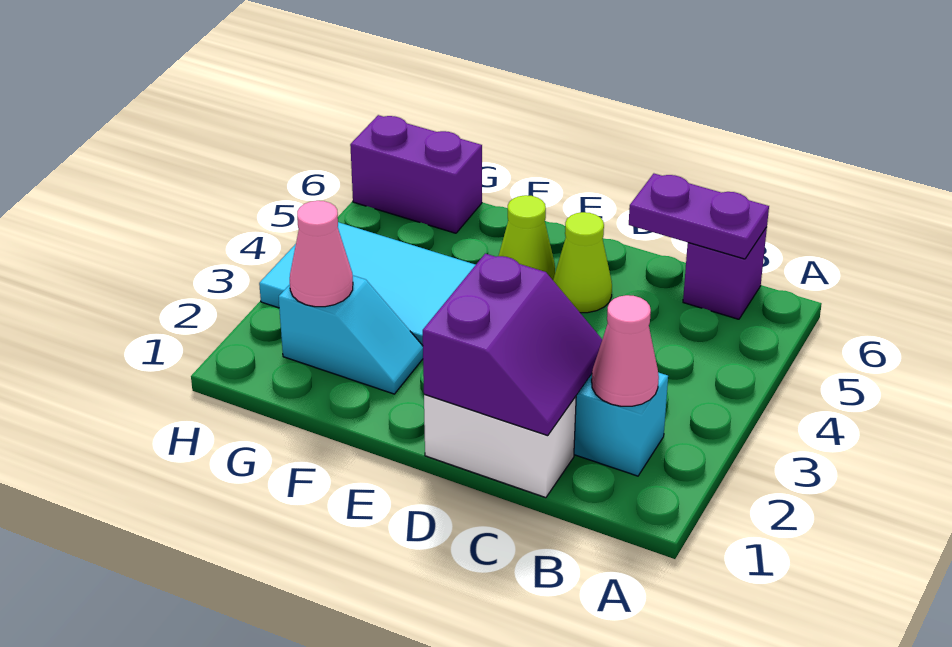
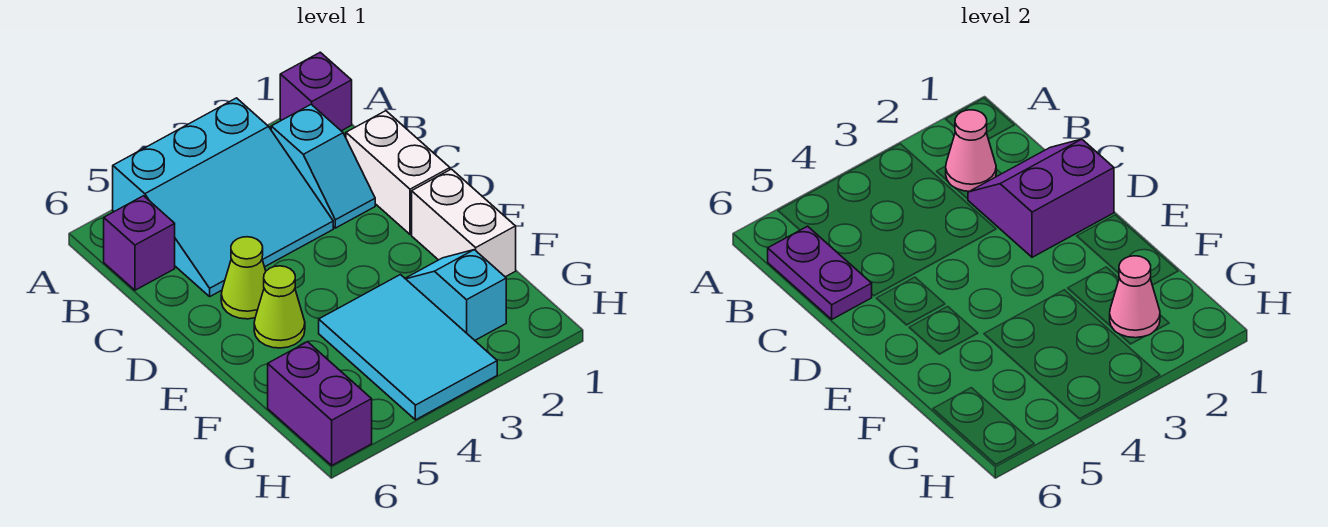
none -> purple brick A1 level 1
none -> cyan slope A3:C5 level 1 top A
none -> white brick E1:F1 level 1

--------------------------------------------------

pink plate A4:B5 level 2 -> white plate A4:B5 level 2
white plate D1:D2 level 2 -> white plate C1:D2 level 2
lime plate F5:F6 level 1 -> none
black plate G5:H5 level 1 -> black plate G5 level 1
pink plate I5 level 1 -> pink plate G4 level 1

--------------------------------------------------

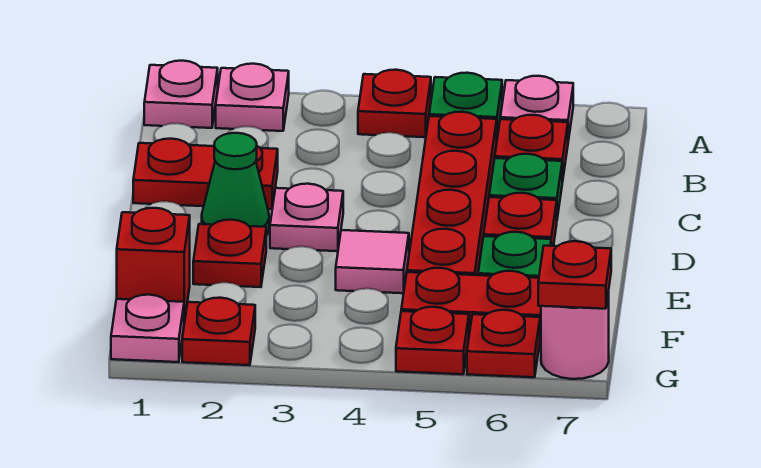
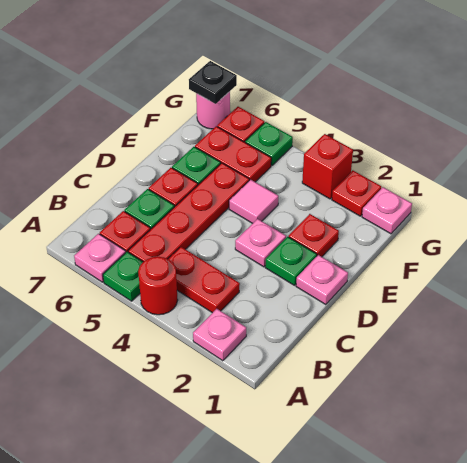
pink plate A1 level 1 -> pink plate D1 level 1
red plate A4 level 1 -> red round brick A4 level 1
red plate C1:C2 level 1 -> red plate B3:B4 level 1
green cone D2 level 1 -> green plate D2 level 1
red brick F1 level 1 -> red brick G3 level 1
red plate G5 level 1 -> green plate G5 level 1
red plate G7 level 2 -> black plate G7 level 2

--------------------------------------------------

WORK TO COMPLETE —
Lines with "white" in the records above: copy every one of them.

RESPONSE —
none -> white brick E1:F1 level 1
pink plate A4:B5 level 2 -> white plate A4:B5 level 2
white plate D1:D2 level 2 -> white plate C1:D2 level 2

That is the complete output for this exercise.